__Given task__. List each line of the records below that contains the string "none".

__Given records__.
········

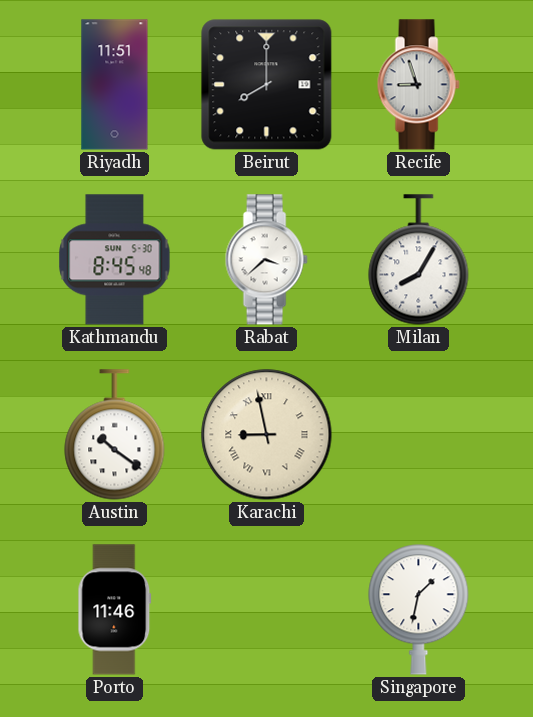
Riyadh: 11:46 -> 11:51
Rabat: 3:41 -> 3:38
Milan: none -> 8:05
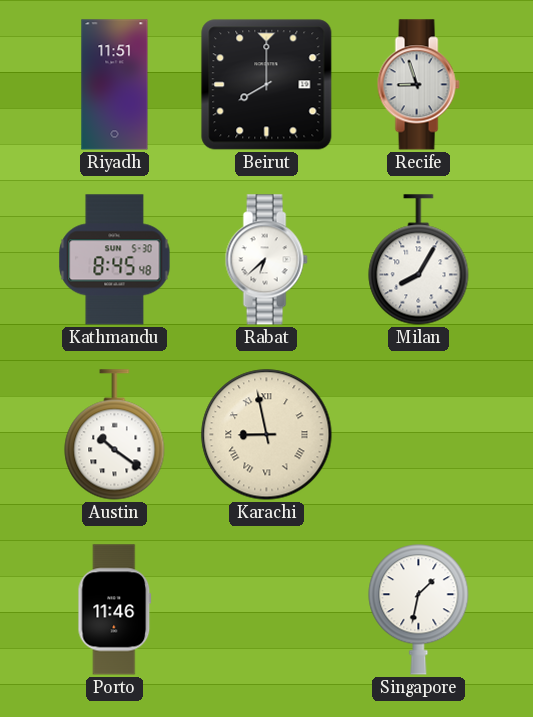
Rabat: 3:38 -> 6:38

········

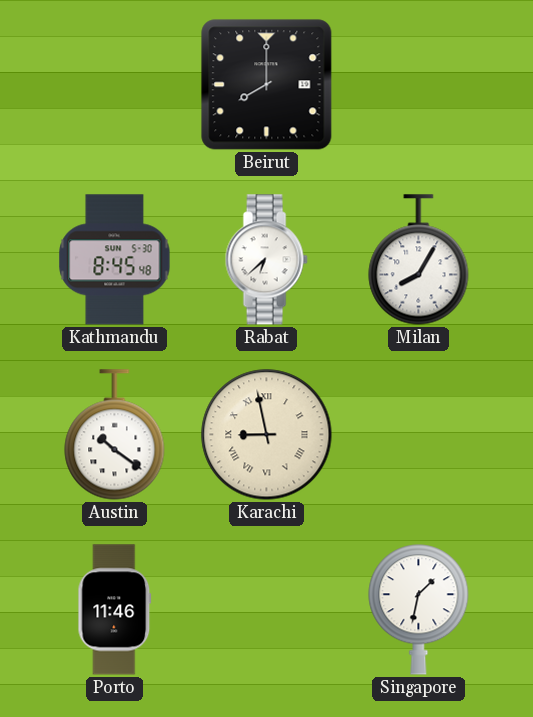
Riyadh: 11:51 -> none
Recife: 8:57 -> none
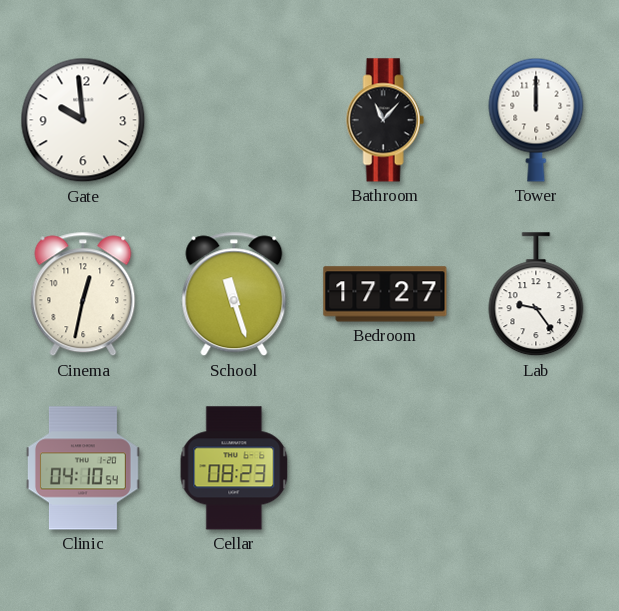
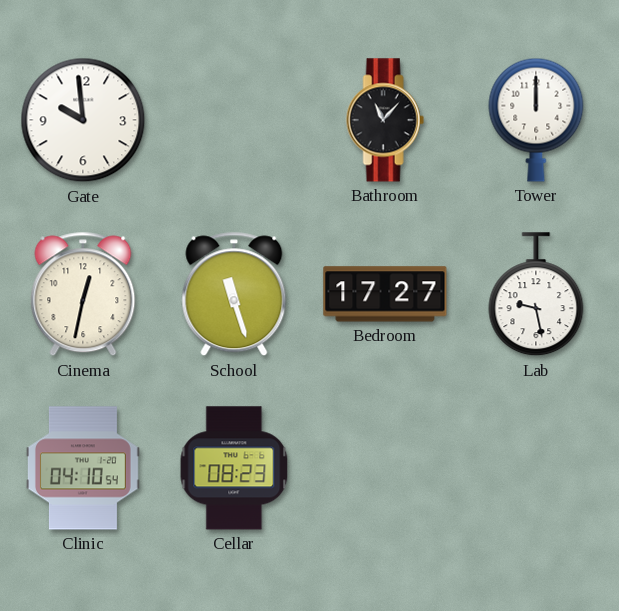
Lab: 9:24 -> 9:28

········

__Reply to the exercise__.
Milan: none -> 8:05
Riyadh: 11:51 -> none
Recife: 8:57 -> none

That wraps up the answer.